* [THE DATA]:

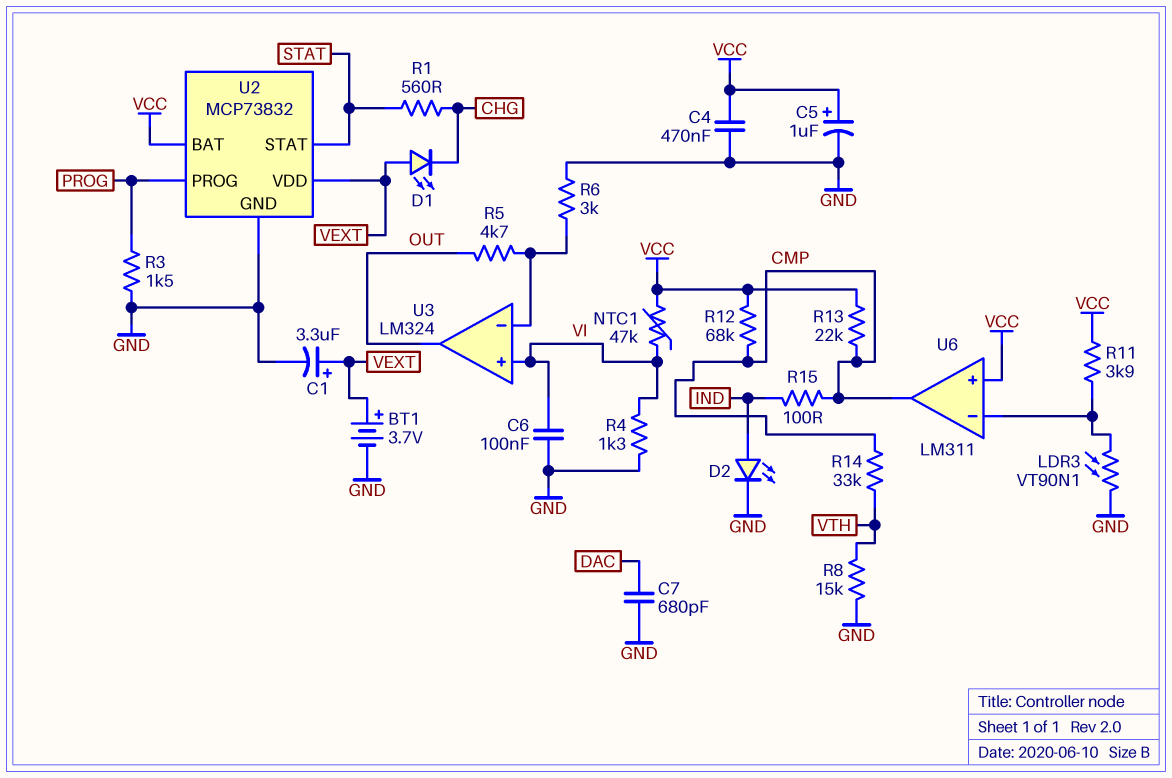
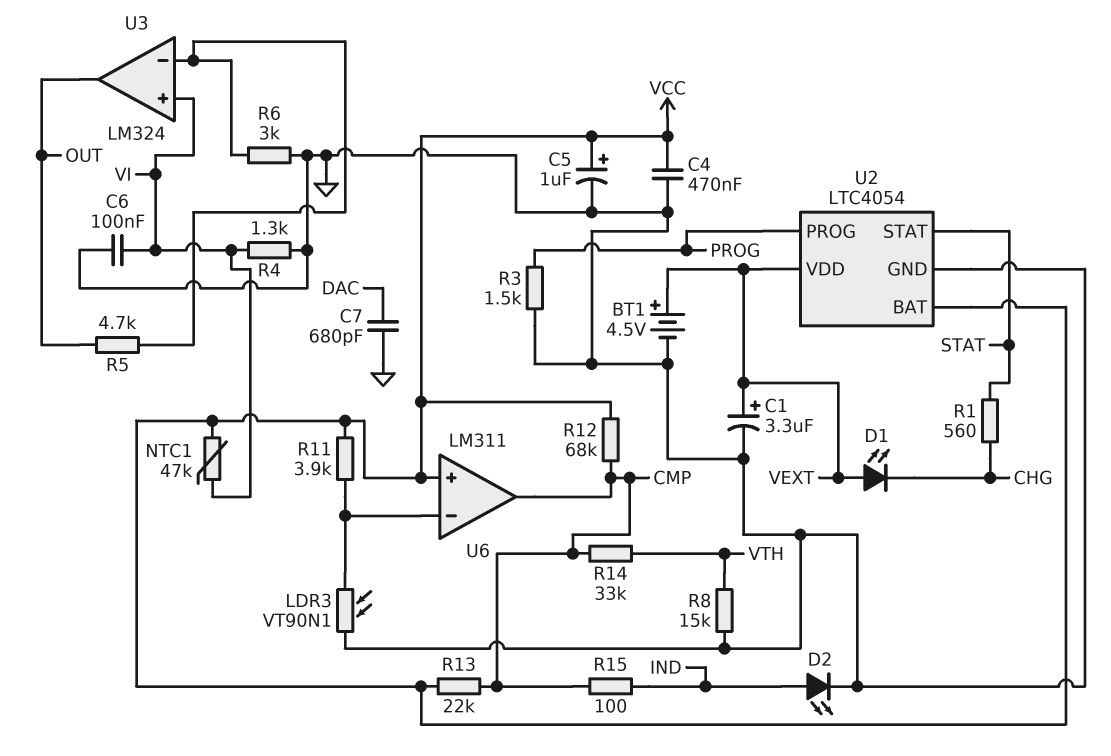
BT1: 3.7V (plus VEXT, minus GND) -> 4.5V (plus VEXT, minus GND)
U2: MCP73832 -> LTC4054

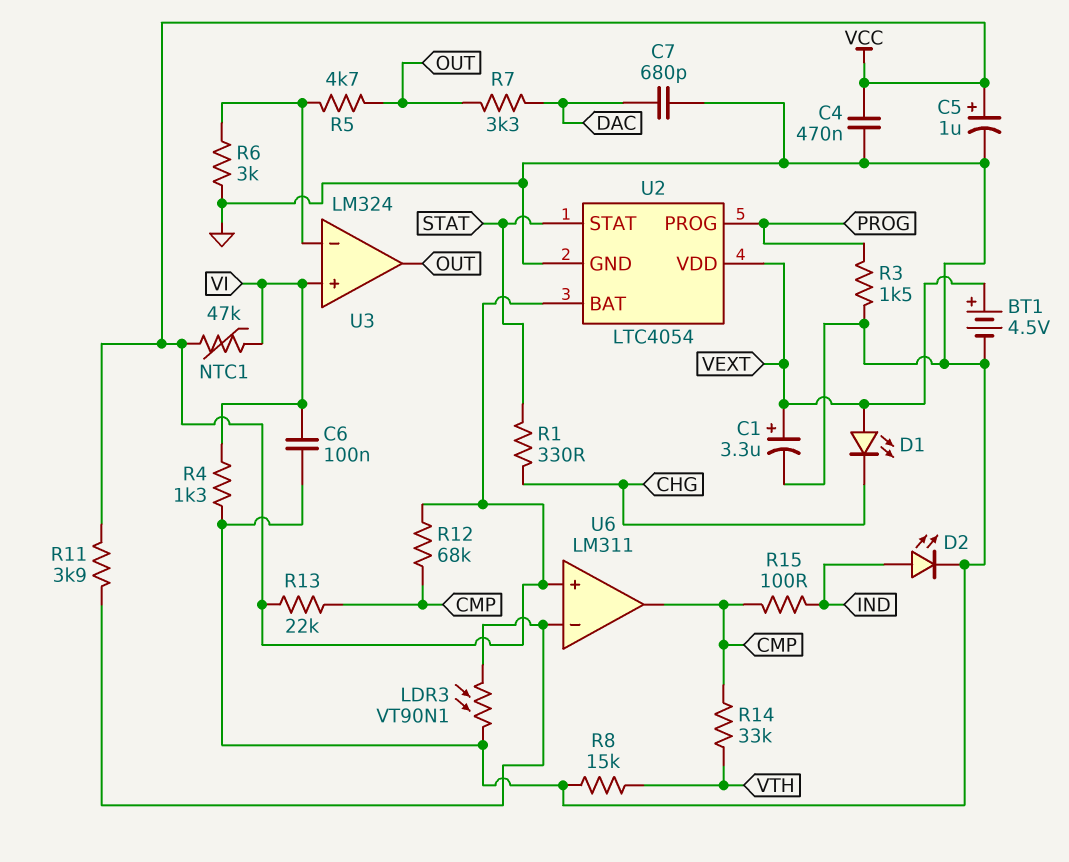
R1: 560 (CHG, STAT) -> 330 (CHG, STAT)
R7: none -> 3.3k (DAC, OUT)

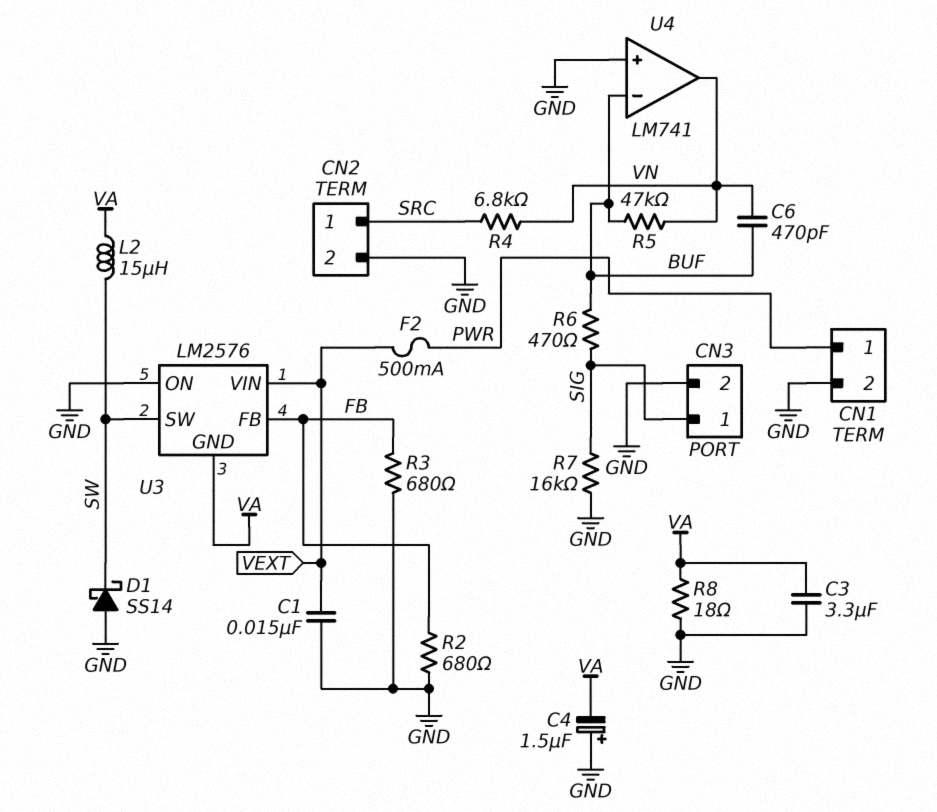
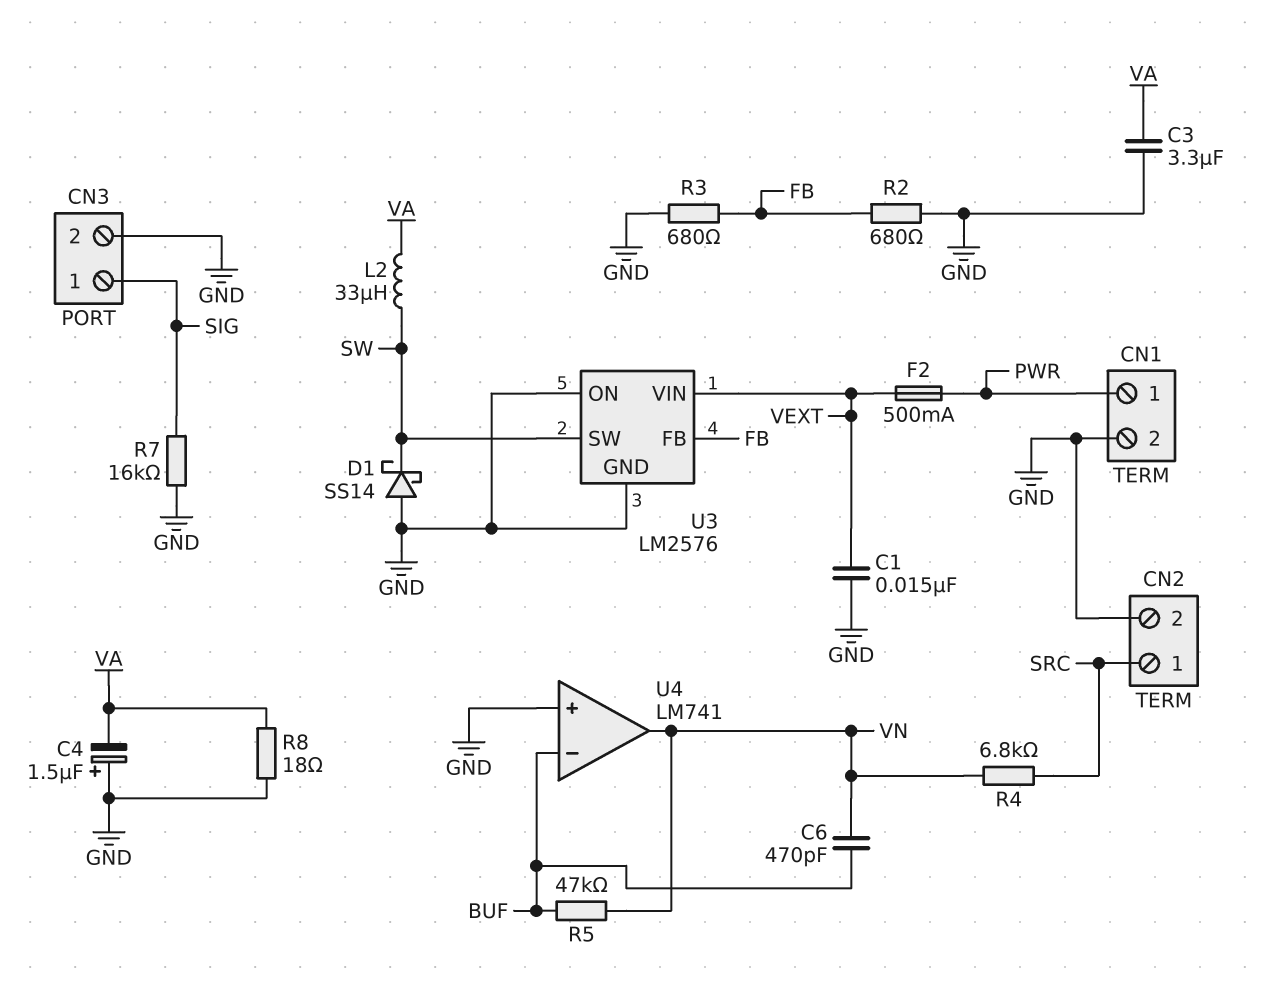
L2: 15uH (SW, VA) -> 33uH (SW, VA)
R6: 470 (BUF, SIG) -> none
U3 pin GND: VA -> GND

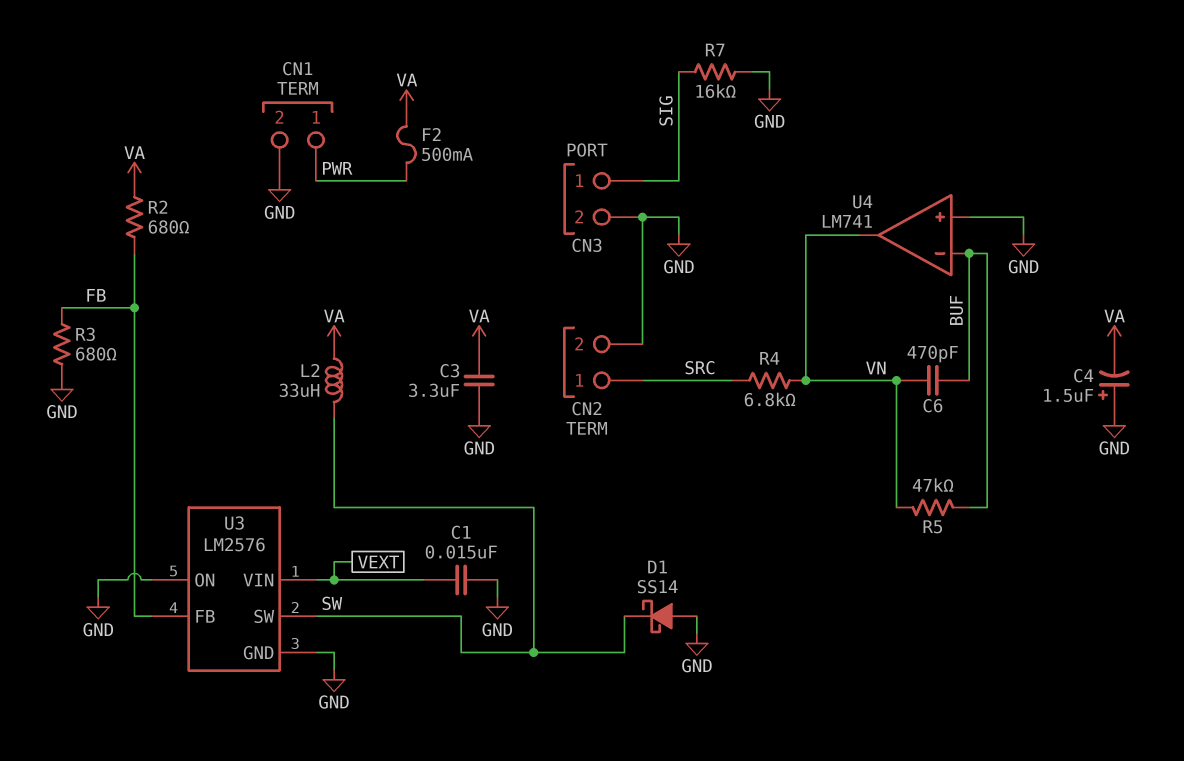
F2: 500mA (PWR, VEXT) -> 500mA (PWR, VA)
R2: 680 (FB, GND) -> 680 (FB, VA)
R8: 18 (GND, VA) -> none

* [TASK OBJECTIVE]: The expected result is the complete listing above, printed exactly, with no pictures.

* [WRITTEN ANSWER]:
BT1: 3.7V (plus VEXT, minus GND) -> 4.5V (plus VEXT, minus GND)
U2: MCP73832 -> LTC4054

R1: 560 (CHG, STAT) -> 330 (CHG, STAT)
R7: none -> 3.3k (DAC, OUT)

L2: 15uH (SW, VA) -> 33uH (SW, VA)
R6: 470 (BUF, SIG) -> none
U3 pin GND: VA -> GND

F2: 500mA (PWR, VEXT) -> 500mA (PWR, VA)
R2: 680 (FB, GND) -> 680 (FB, VA)
R8: 18 (GND, VA) -> none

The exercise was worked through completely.